Brief: Each line from the one holding "CN1 pin 2: SDA -> SCL" to the end of the data below must be output verbatim, with no other lines.

---------- The records ----------

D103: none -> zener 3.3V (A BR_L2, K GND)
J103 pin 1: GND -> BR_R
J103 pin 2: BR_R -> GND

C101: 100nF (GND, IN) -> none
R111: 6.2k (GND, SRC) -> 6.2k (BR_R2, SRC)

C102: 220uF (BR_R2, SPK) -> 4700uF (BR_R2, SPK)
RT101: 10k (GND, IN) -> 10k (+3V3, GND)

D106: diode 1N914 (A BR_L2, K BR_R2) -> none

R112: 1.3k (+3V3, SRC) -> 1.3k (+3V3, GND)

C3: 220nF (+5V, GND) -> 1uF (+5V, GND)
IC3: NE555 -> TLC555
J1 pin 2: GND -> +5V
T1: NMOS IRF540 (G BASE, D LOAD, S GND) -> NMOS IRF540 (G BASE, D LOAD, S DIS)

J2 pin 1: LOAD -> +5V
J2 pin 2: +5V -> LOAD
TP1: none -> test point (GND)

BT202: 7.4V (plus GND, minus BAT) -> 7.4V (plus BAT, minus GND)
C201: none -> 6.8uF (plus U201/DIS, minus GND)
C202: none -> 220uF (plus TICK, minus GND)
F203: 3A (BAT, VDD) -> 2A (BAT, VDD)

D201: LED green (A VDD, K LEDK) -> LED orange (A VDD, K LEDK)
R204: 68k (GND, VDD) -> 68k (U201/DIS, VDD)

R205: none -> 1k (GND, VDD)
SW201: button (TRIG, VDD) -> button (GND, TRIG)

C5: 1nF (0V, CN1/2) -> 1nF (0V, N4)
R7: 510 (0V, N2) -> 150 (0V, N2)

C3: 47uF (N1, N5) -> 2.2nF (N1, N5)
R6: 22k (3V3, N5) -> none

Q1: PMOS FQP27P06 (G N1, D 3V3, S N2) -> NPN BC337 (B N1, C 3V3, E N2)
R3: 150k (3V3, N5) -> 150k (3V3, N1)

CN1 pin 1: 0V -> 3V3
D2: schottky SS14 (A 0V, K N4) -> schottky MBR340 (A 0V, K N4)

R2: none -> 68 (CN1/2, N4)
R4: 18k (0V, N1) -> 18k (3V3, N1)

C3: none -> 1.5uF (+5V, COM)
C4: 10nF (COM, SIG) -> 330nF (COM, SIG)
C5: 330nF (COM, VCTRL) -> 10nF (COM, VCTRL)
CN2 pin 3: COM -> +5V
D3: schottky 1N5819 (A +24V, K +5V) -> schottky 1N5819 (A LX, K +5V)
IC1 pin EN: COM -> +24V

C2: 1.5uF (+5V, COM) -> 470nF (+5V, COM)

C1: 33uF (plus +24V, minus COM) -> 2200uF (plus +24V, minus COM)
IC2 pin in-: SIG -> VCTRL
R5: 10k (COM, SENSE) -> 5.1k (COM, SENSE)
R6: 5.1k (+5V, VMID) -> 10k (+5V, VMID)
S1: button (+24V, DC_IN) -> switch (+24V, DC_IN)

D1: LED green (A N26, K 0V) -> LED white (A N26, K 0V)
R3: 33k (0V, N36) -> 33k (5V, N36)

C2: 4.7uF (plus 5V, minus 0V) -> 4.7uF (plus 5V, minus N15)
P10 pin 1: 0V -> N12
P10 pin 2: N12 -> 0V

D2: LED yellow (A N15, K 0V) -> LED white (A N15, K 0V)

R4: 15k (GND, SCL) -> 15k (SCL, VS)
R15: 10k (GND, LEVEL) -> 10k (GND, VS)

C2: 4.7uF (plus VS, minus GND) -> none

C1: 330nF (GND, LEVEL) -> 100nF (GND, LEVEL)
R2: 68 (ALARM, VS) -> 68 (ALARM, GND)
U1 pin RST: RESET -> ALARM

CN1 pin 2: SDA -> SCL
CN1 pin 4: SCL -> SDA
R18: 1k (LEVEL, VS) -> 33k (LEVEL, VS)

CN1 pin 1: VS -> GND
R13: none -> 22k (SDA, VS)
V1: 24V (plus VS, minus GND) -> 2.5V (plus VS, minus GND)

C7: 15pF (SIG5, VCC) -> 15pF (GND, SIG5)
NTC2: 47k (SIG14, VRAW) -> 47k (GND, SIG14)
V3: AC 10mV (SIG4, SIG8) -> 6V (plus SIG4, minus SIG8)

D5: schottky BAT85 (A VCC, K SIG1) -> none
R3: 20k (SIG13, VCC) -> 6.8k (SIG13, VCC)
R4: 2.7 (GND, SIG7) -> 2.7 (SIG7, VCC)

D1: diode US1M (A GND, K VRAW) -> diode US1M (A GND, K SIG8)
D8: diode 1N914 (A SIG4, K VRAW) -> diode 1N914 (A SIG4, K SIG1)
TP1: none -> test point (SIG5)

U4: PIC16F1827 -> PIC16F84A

----------

The completed task:
CN1 pin 2: SDA -> SCL
CN1 pin 4: SCL -> SDA
R18: 1k (LEVEL, VS) -> 33k (LEVEL, VS)

CN1 pin 1: VS -> GND
R13: none -> 22k (SDA, VS)
V1: 24V (plus VS, minus GND) -> 2.5V (plus VS, minus GND)

C7: 15pF (SIG5, VCC) -> 15pF (GND, SIG5)
NTC2: 47k (SIG14, VRAW) -> 47k (GND, SIG14)
V3: AC 10mV (SIG4, SIG8) -> 6V (plus SIG4, minus SIG8)

D5: schottky BAT85 (A VCC, K SIG1) -> none
R3: 20k (SIG13, VCC) -> 6.8k (SIG13, VCC)
R4: 2.7 (GND, SIG7) -> 2.7 (SIG7, VCC)

D1: diode US1M (A GND, K VRAW) -> diode US1M (A GND, K SIG8)
D8: diode 1N914 (A SIG4, K VRAW) -> diode 1N914 (A SIG4, K SIG1)
TP1: none -> test point (SIG5)

U4: PIC16F1827 -> PIC16F84A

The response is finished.